**TO DO**
Repeat every record below exactly, omitting any pictures.

**AVAILABLE DATA**
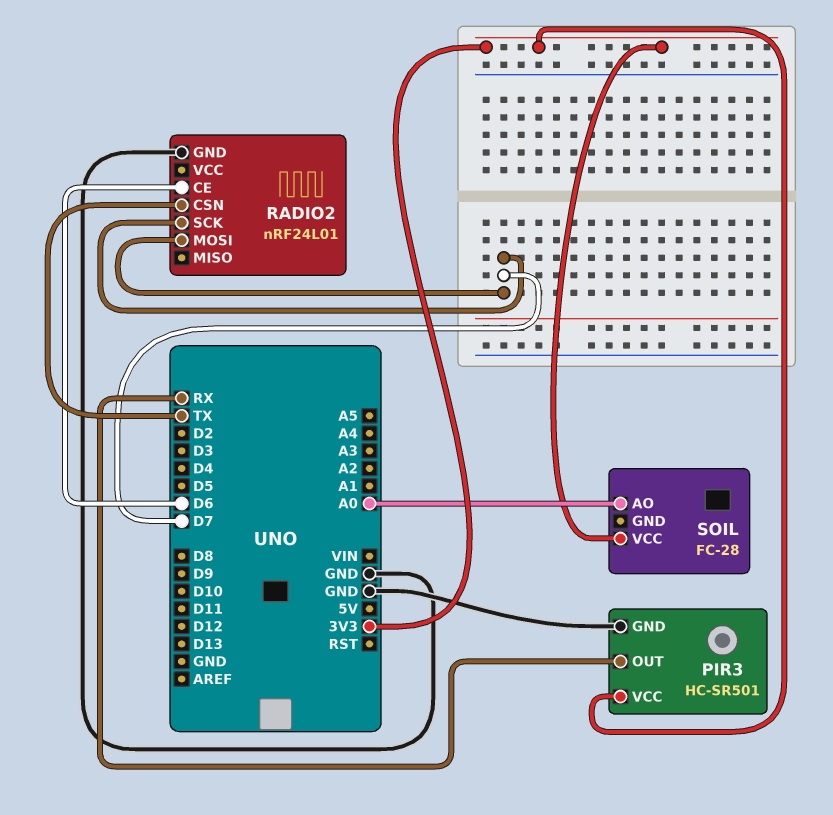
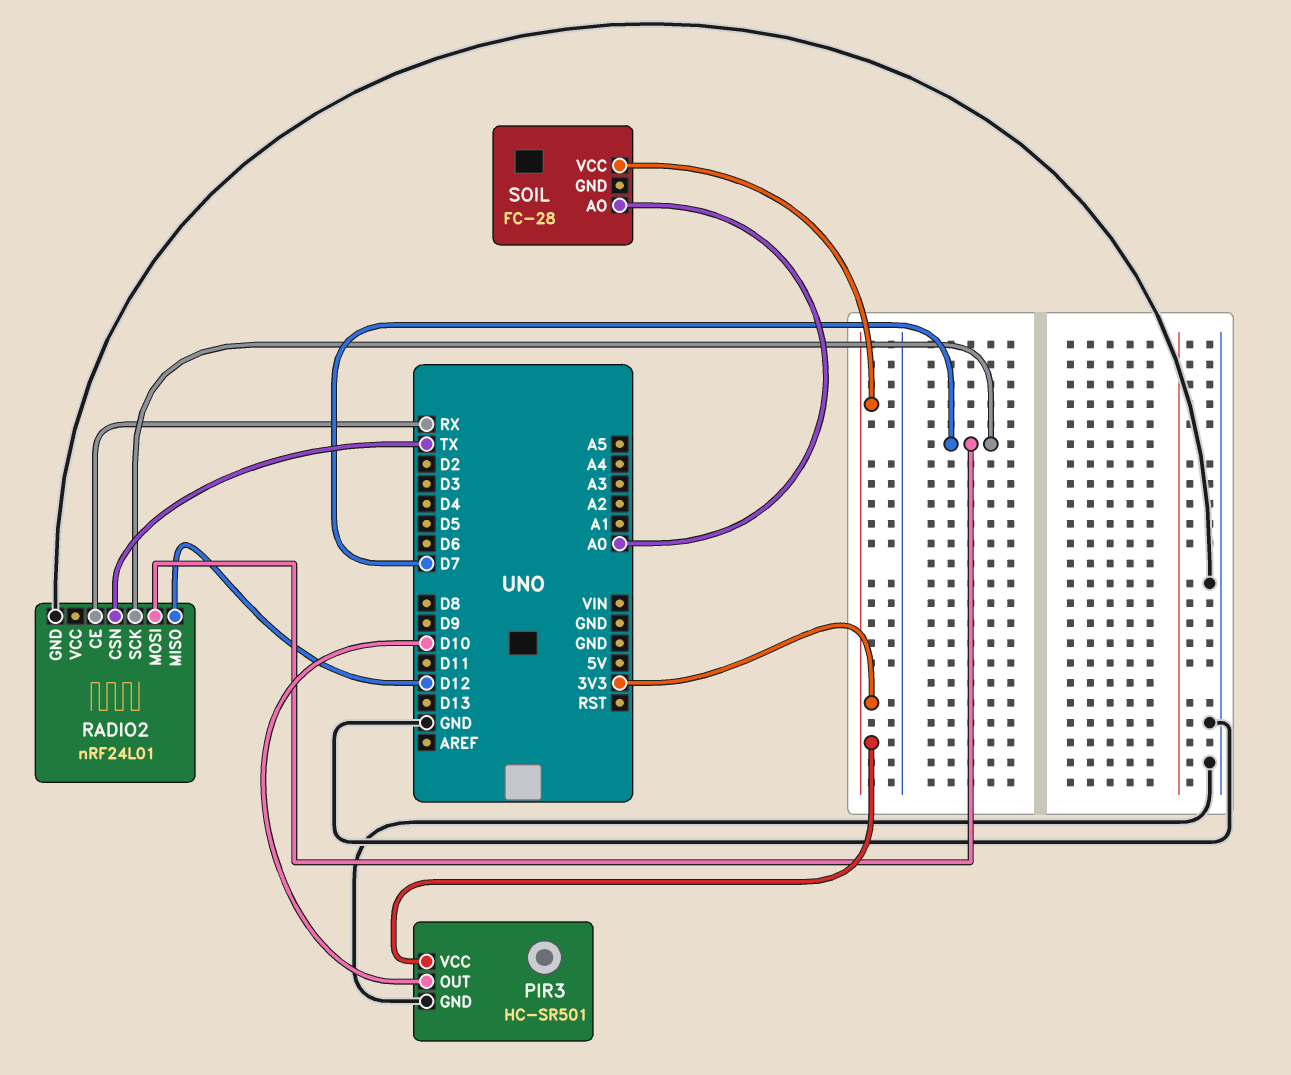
PIR3 pin OUT: RX -> D10
RADIO2 pin CE: D6 -> RX
RADIO2 pin MISO: none -> D12

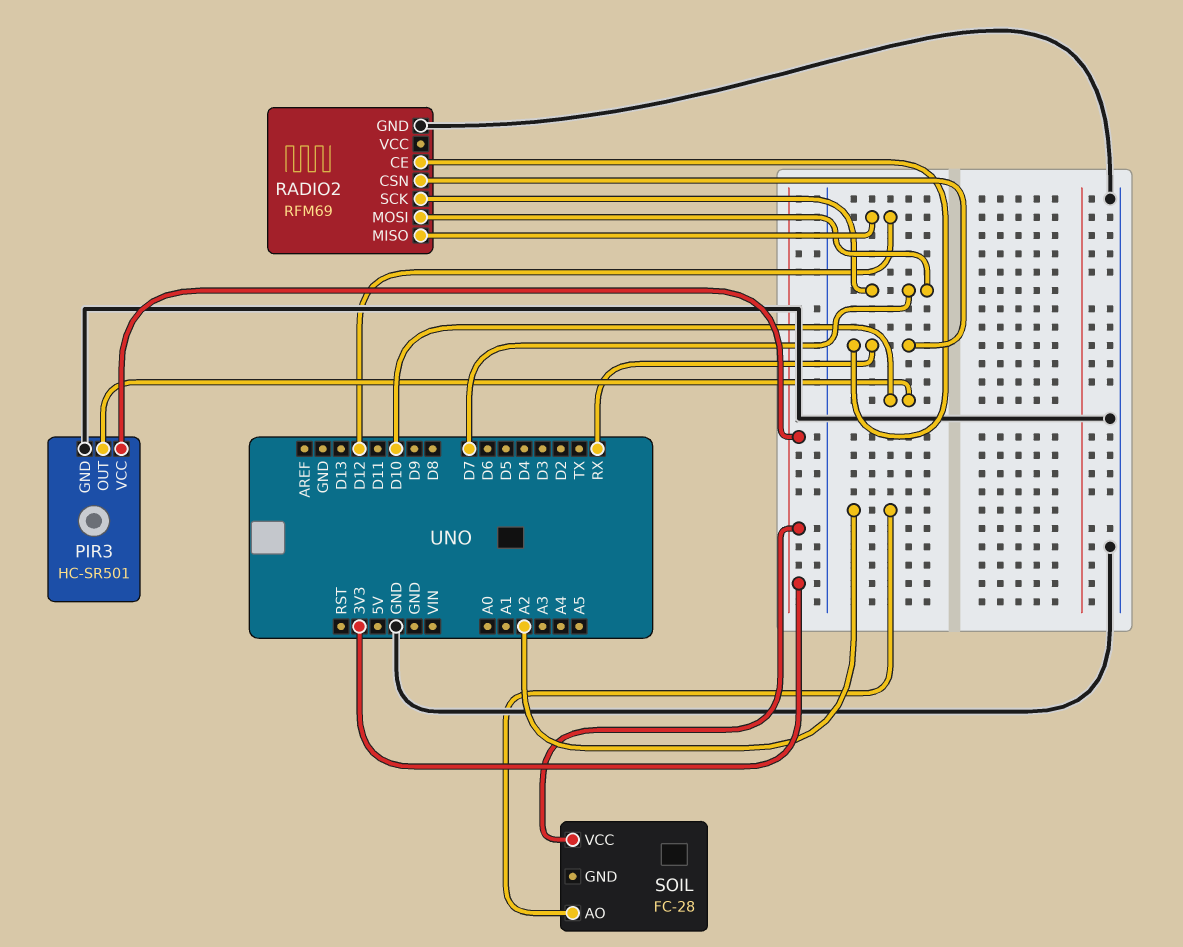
RADIO2: nRF24L01 -> RFM69
RADIO2 pin CSN: TX -> RX
SOIL pin AO: A0 -> A2

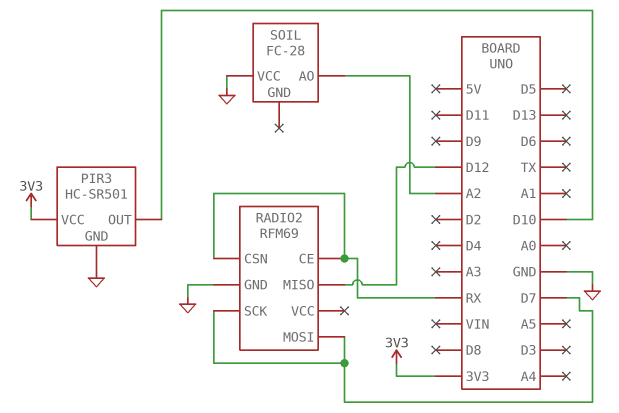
SOIL pin VCC: 3V3 -> GND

**ANSWER TO THIS TASK**
PIR3 pin OUT: RX -> D10
RADIO2 pin CE: D6 -> RX
RADIO2 pin MISO: none -> D12

RADIO2: nRF24L01 -> RFM69
RADIO2 pin CSN: TX -> RX
SOIL pin AO: A0 -> A2

SOIL pin VCC: 3V3 -> GND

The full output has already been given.